**Task description:** Nothing but the pictures may be left out. Restate the rest of the entries word for word.

**Image sets with object changes:**
********************
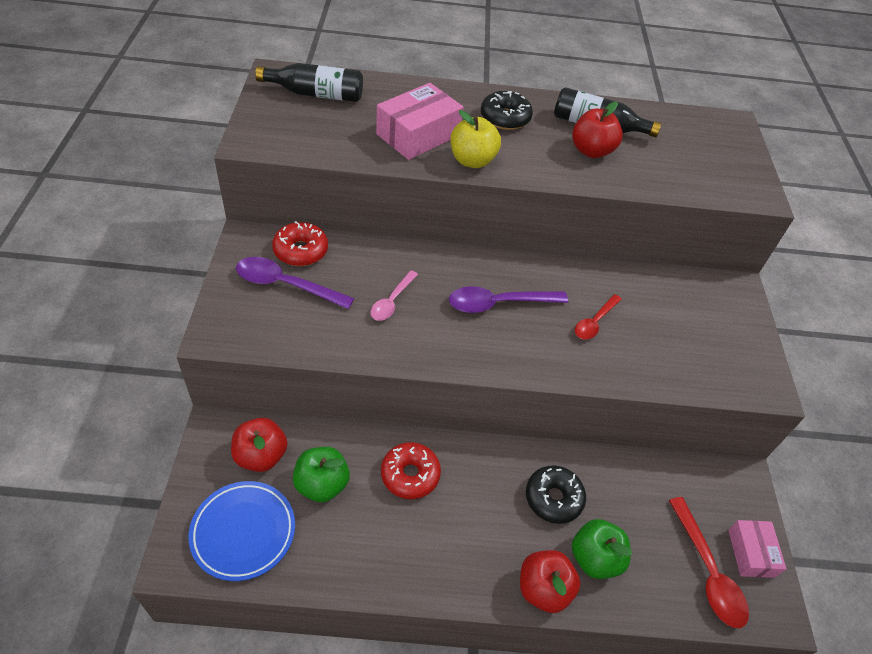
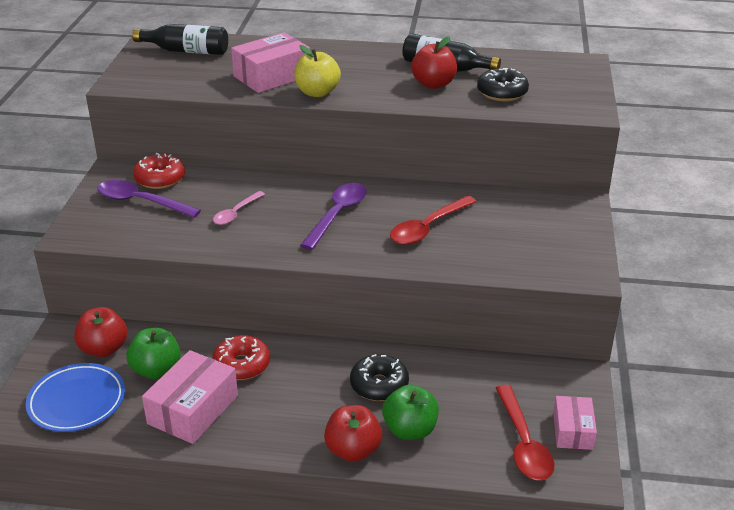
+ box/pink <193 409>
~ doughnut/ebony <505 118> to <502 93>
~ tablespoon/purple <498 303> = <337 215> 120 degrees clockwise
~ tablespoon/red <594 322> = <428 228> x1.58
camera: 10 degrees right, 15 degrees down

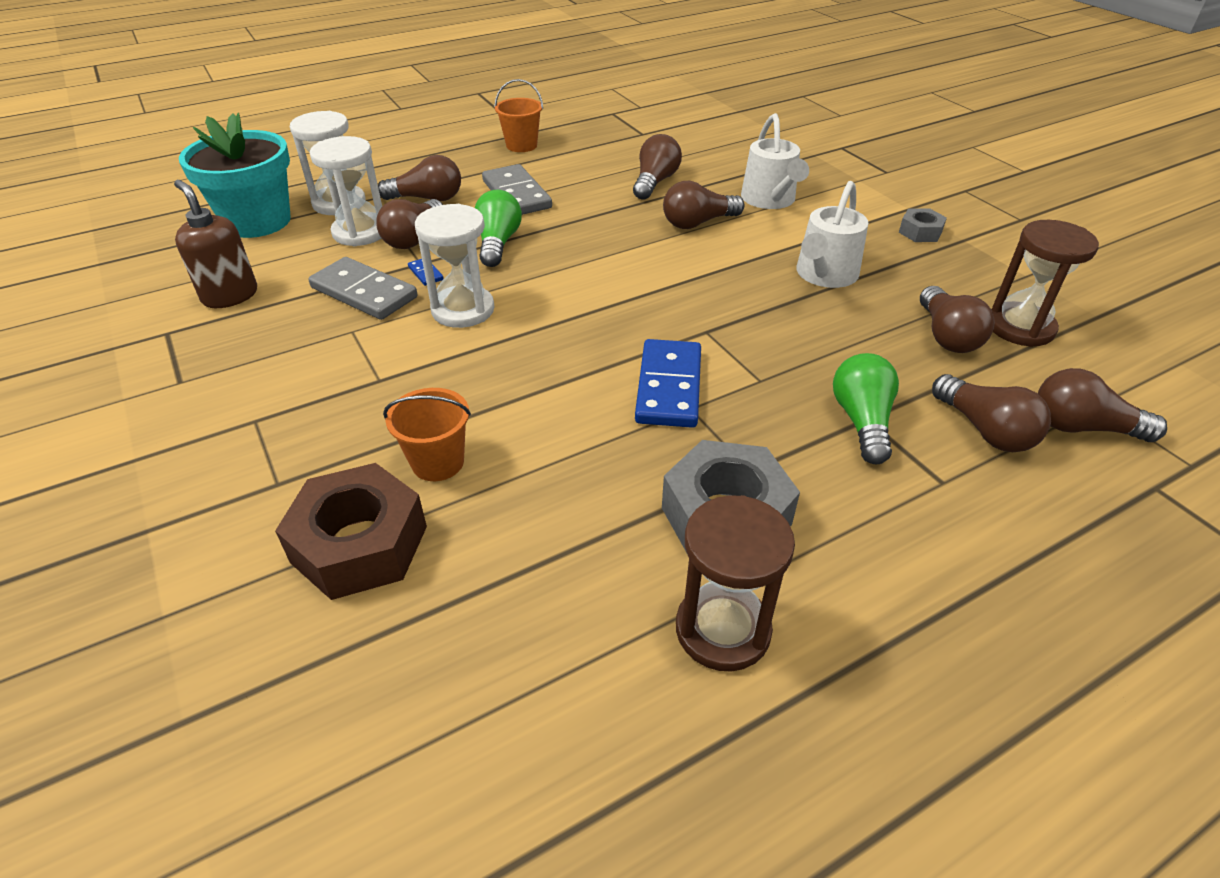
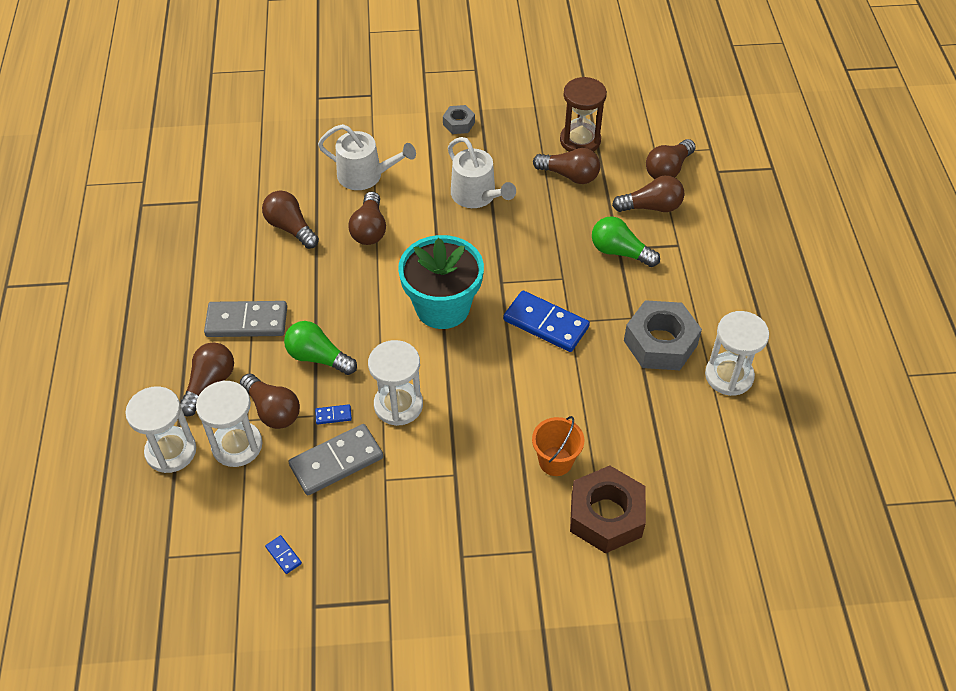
- pail/orange <521 145>
~ potted plant/aqua <257 221> to <442 307>
~ soap pump/russet <230 296> to domino piece/royal blue <283 555>
~ hourglass/russet <722 629> to hourglass/white <729 376>
camera: 65 degrees left, 10 degrees up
********************
**Written reply:**
+ box/pink <193 409>
~ doughnut/ebony <505 118> to <502 93>
~ tablespoon/purple <498 303> = <337 215> 120 degrees clockwise
~ tablespoon/red <594 322> = <428 228> x1.58
camera: 10 degrees right, 15 degrees down

- pail/orange <521 145>
~ potted plant/aqua <257 221> to <442 307>
~ soap pump/russet <230 296> to domino piece/royal blue <283 555>
~ hourglass/russet <722 629> to hourglass/white <729 376>
camera: 65 degrees left, 10 degrees up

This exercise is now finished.